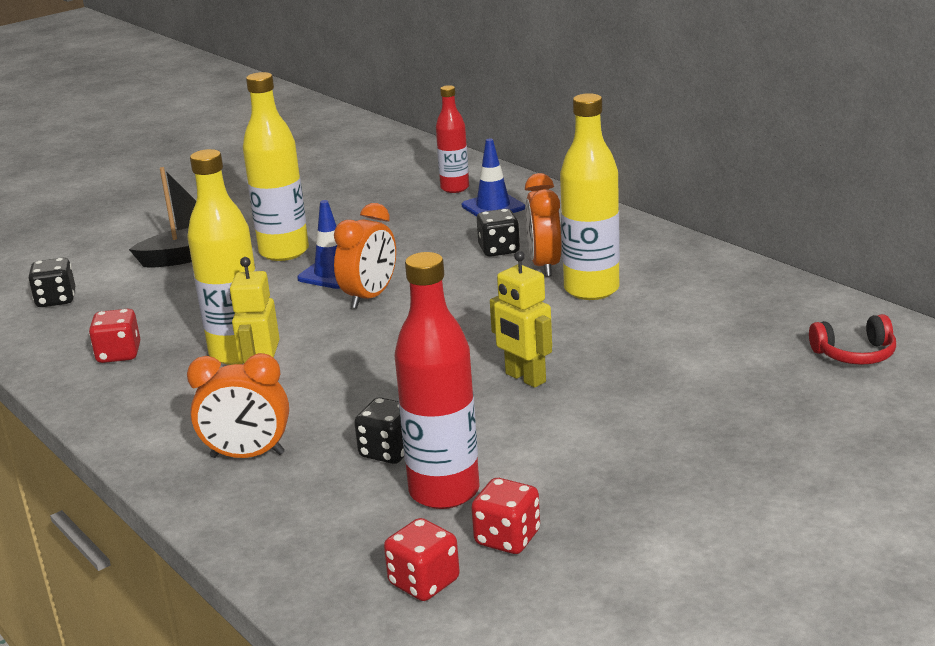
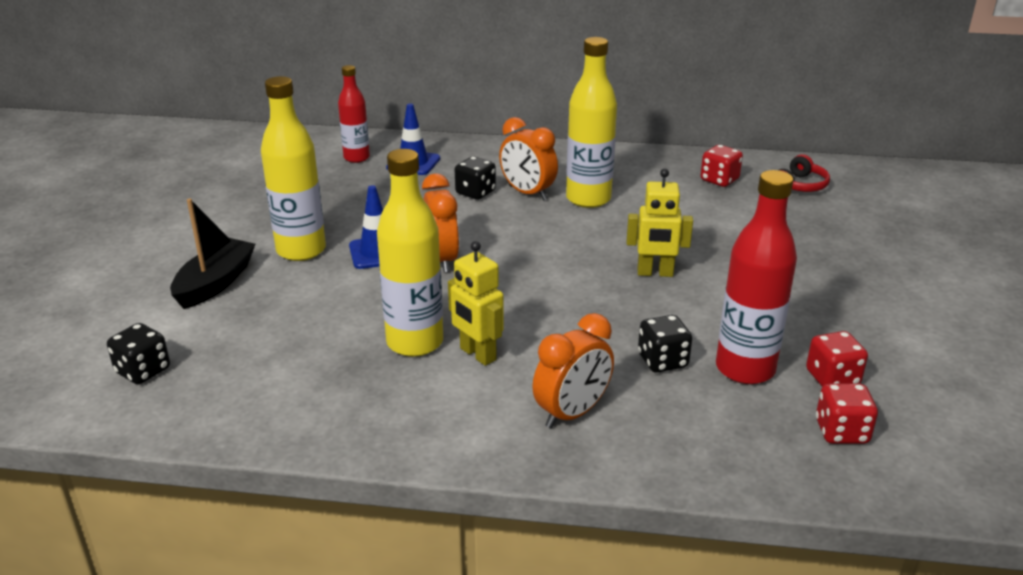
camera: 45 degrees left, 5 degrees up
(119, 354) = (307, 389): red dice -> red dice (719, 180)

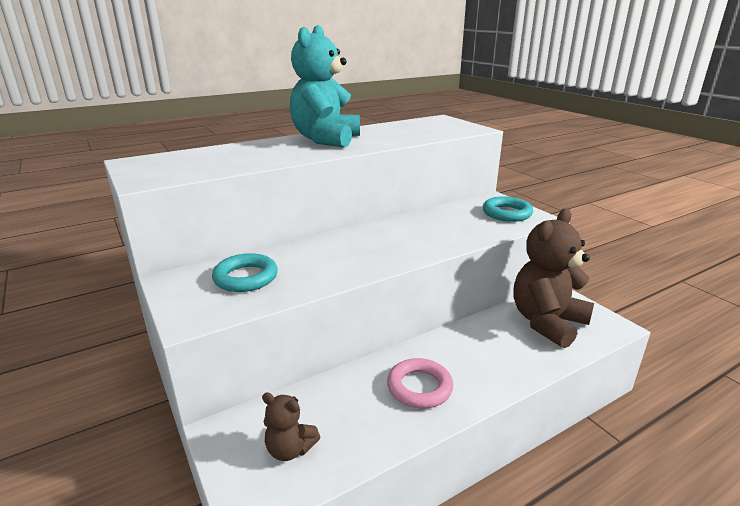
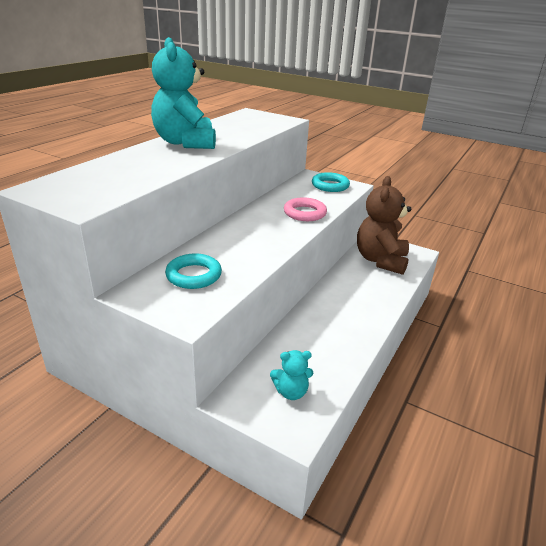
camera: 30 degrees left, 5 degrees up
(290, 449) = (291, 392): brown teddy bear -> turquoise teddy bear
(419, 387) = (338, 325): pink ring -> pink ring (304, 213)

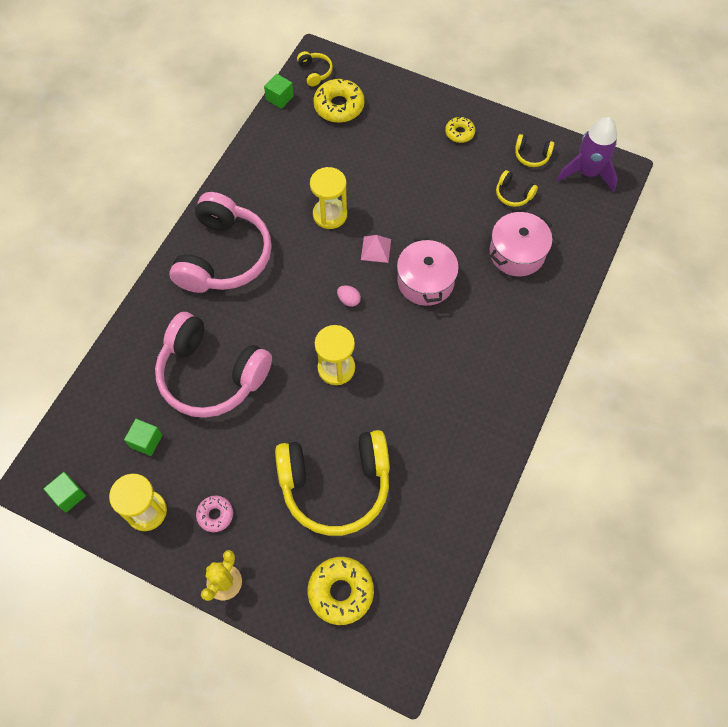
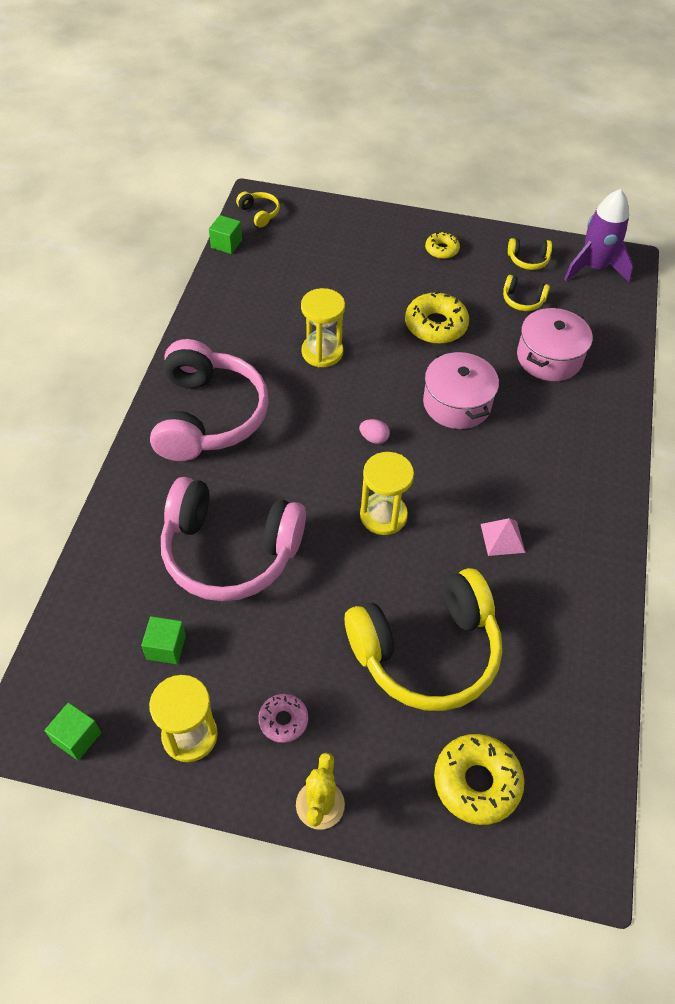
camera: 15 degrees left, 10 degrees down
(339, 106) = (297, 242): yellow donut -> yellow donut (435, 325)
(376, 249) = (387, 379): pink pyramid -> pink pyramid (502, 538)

### Task description
Please reproduce the lines above from the one containing "(290, 449) = (291, 392): brown" through the final line, exactly and inclusively, leaving out each picture.

### Worked solution
(290, 449) = (291, 392): brown teddy bear -> turquoise teddy bear
(419, 387) = (338, 325): pink ring -> pink ring (304, 213)

camera: 15 degrees left, 10 degrees down
(339, 106) = (297, 242): yellow donut -> yellow donut (435, 325)
(376, 249) = (387, 379): pink pyramid -> pink pyramid (502, 538)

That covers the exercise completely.